The answer should consist of the records below, repeated exactly, and no pictures.

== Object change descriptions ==
::::::::
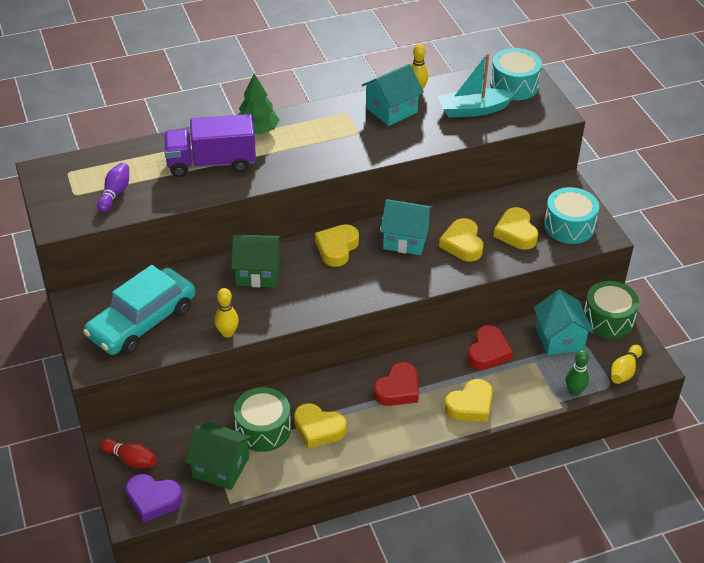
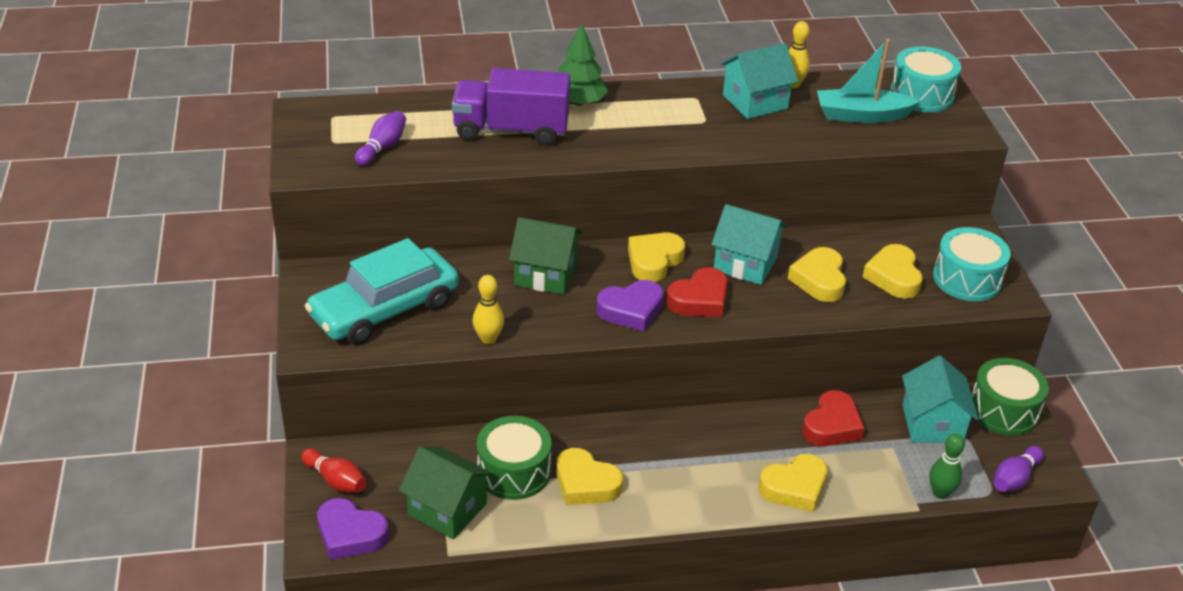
camera: 10 degrees right, 5 degrees down
(329, 292) = (631, 310): none -> purple heart
(398, 389) = (702, 452): red heart -> red heart (699, 300)
(624, 371) = (1014, 478): yellow bowling pin -> purple bowling pin

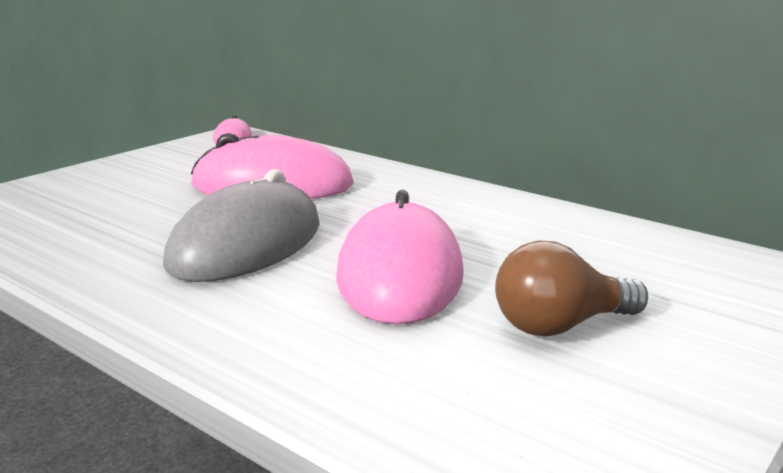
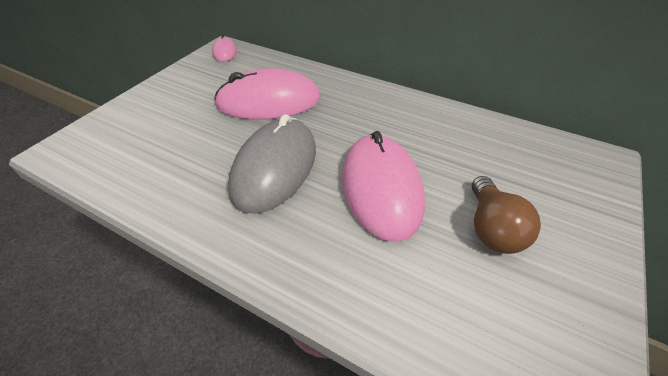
camera: 10 degrees left, 25 degrees up
(560, 326) = (492, 228): brown light bulb -> brown light bulb turned 60 degrees counterclockwise

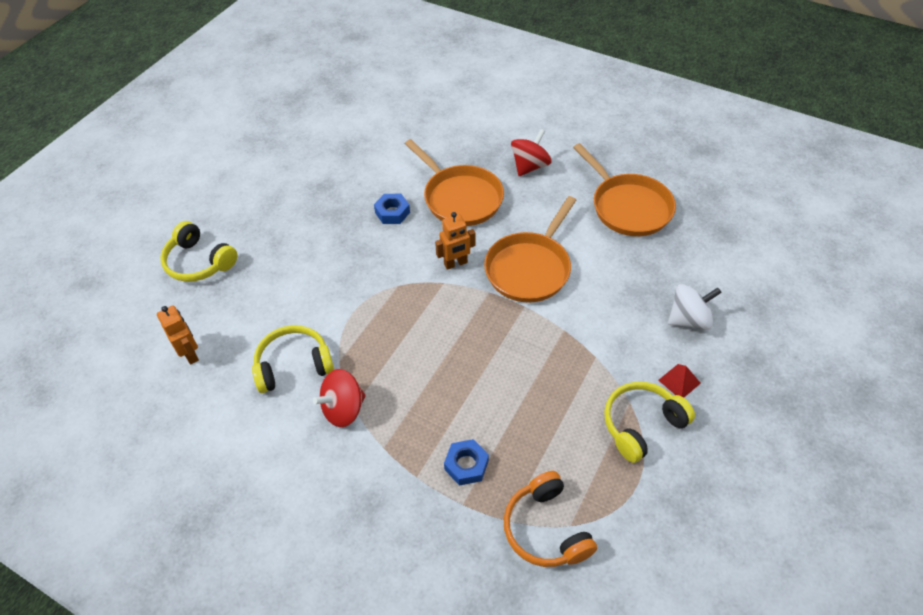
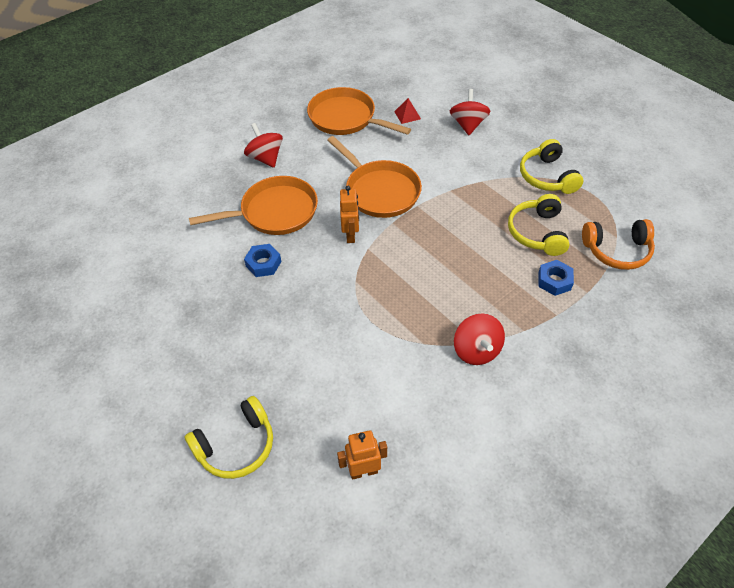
camera: 70 degrees left, 0 degrees up
(293, 365) = (414, 380): yellow headphones -> yellow headphones (537, 232)
(628, 206) = (346, 118): orange pan -> orange pan turned 135 degrees counterclockwise
(679, 381) = (518, 147): red pyramid -> red pyramid (407, 115)
(689, 319) = (468, 125): white spinning top -> red spinning top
::::::::
== SOLVED EXERCISE ==
camera: 10 degrees right, 5 degrees down
(329, 292) = (631, 310): none -> purple heart
(398, 389) = (702, 452): red heart -> red heart (699, 300)
(624, 371) = (1014, 478): yellow bowling pin -> purple bowling pin

camera: 10 degrees left, 25 degrees up
(560, 326) = (492, 228): brown light bulb -> brown light bulb turned 60 degrees counterclockwise

camera: 70 degrees left, 0 degrees up
(293, 365) = (414, 380): yellow headphones -> yellow headphones (537, 232)
(628, 206) = (346, 118): orange pan -> orange pan turned 135 degrees counterclockwise
(679, 381) = (518, 147): red pyramid -> red pyramid (407, 115)
(689, 319) = (468, 125): white spinning top -> red spinning top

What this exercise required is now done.